PROBLEM DETAILS - For the entries below, the result should be an exact transcription of the lines from the one with "(613, 432) = (510, 435): brown" up to and including the one with "(726, 365) = (568, 578): white", and only those.

RECORDS FOR THE TASK -
:::::

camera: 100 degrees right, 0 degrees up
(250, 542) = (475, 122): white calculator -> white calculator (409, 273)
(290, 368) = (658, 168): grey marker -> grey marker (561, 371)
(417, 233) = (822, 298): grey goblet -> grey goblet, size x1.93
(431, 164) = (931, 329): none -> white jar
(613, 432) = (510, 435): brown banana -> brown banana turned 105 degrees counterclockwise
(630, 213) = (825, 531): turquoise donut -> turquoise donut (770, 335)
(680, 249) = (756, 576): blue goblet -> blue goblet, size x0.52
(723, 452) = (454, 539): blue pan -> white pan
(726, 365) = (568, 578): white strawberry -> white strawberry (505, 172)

:::::

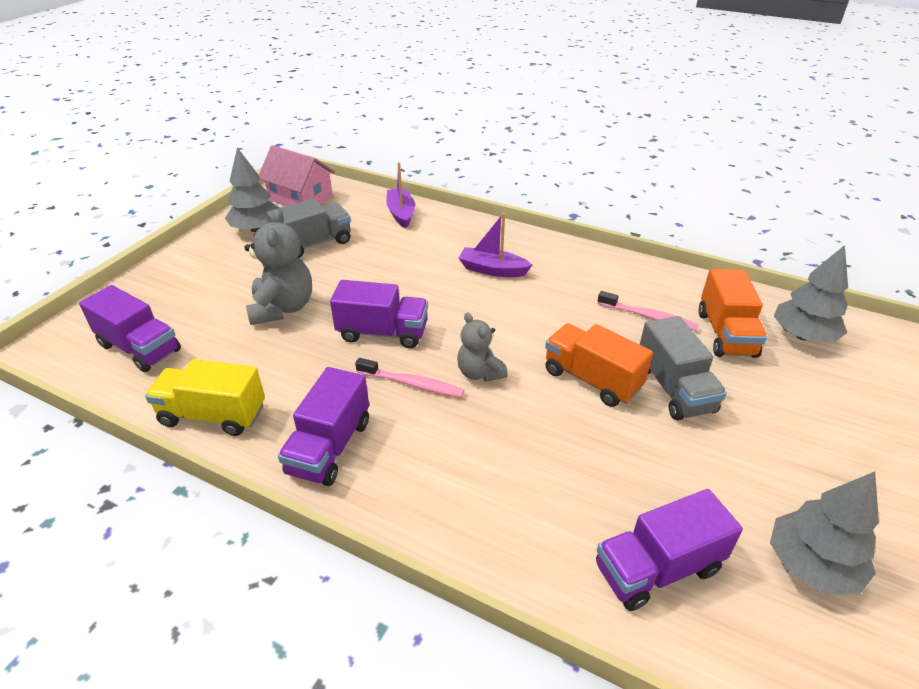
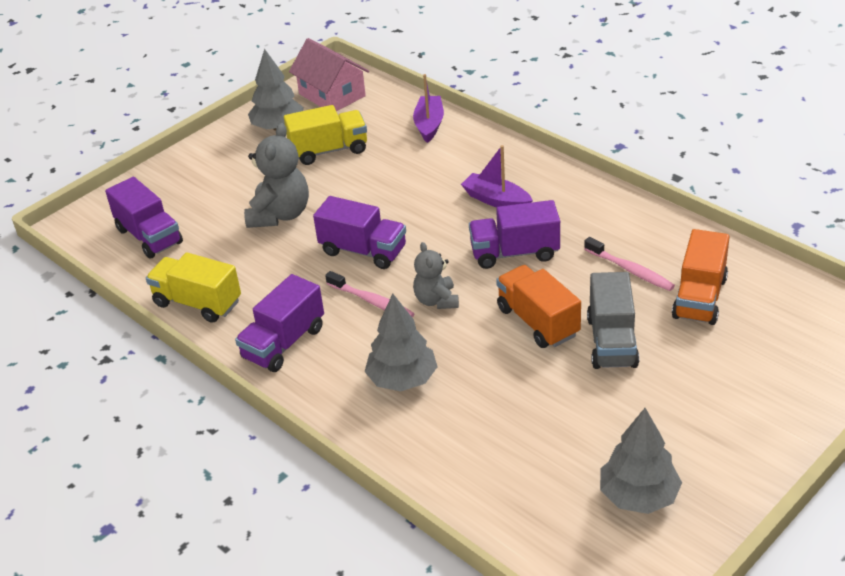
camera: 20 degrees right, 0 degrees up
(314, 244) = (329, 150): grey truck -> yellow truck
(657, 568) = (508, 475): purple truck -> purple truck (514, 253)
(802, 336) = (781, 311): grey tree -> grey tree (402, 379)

:::::

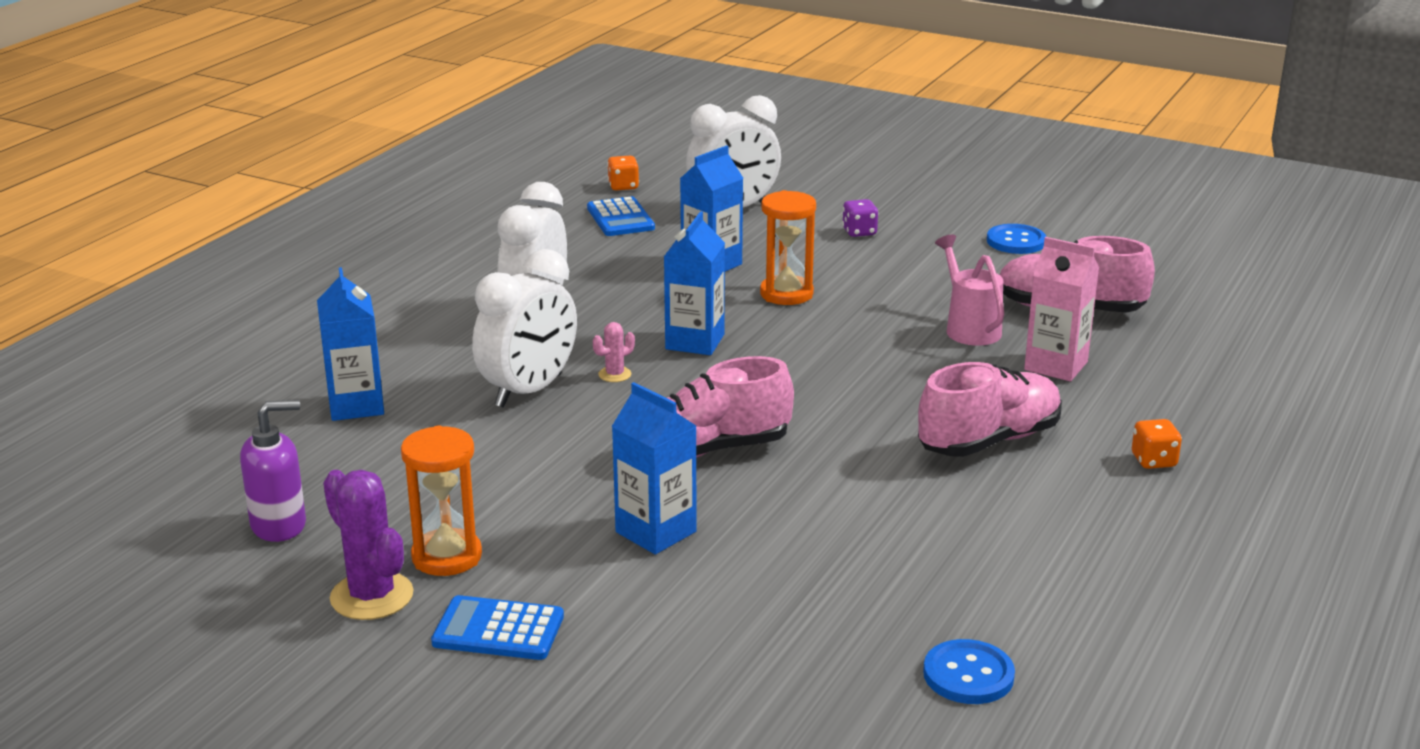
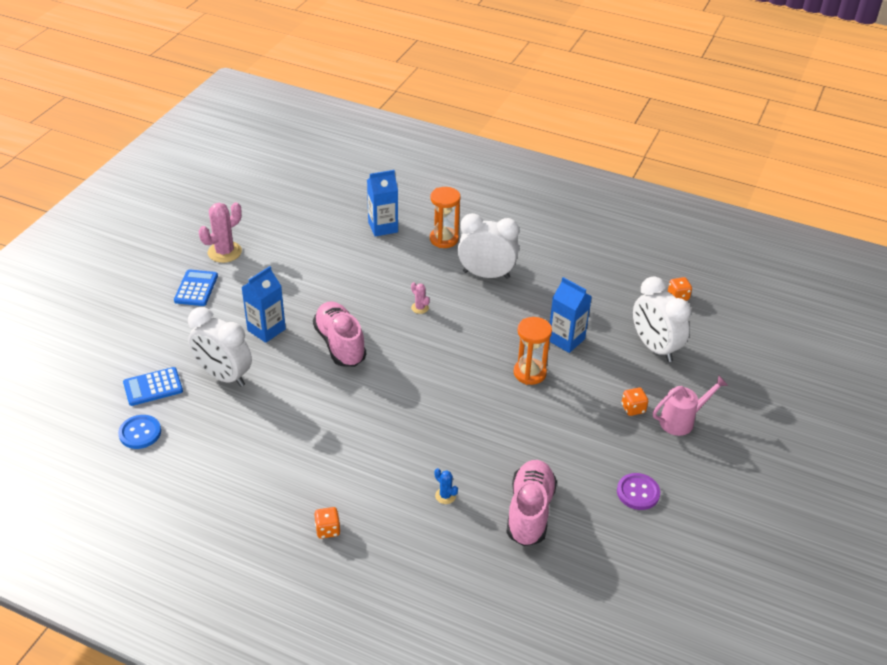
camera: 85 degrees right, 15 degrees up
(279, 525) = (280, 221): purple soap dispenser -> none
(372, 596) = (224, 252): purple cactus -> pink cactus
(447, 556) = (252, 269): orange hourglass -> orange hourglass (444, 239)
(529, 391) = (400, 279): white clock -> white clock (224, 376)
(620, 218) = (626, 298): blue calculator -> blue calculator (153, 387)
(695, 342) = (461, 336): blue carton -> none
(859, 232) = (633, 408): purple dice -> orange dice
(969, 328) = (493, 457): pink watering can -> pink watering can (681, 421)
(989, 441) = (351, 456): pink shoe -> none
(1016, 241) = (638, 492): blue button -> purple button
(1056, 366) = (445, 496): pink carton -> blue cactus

:::::

REPLY TO THE EXERCISE -
(613, 432) = (510, 435): brown banana -> brown banana turned 105 degrees counterclockwise
(630, 213) = (825, 531): turquoise donut -> turquoise donut (770, 335)
(680, 249) = (756, 576): blue goblet -> blue goblet, size x0.52
(723, 452) = (454, 539): blue pan -> white pan
(726, 365) = (568, 578): white strawberry -> white strawberry (505, 172)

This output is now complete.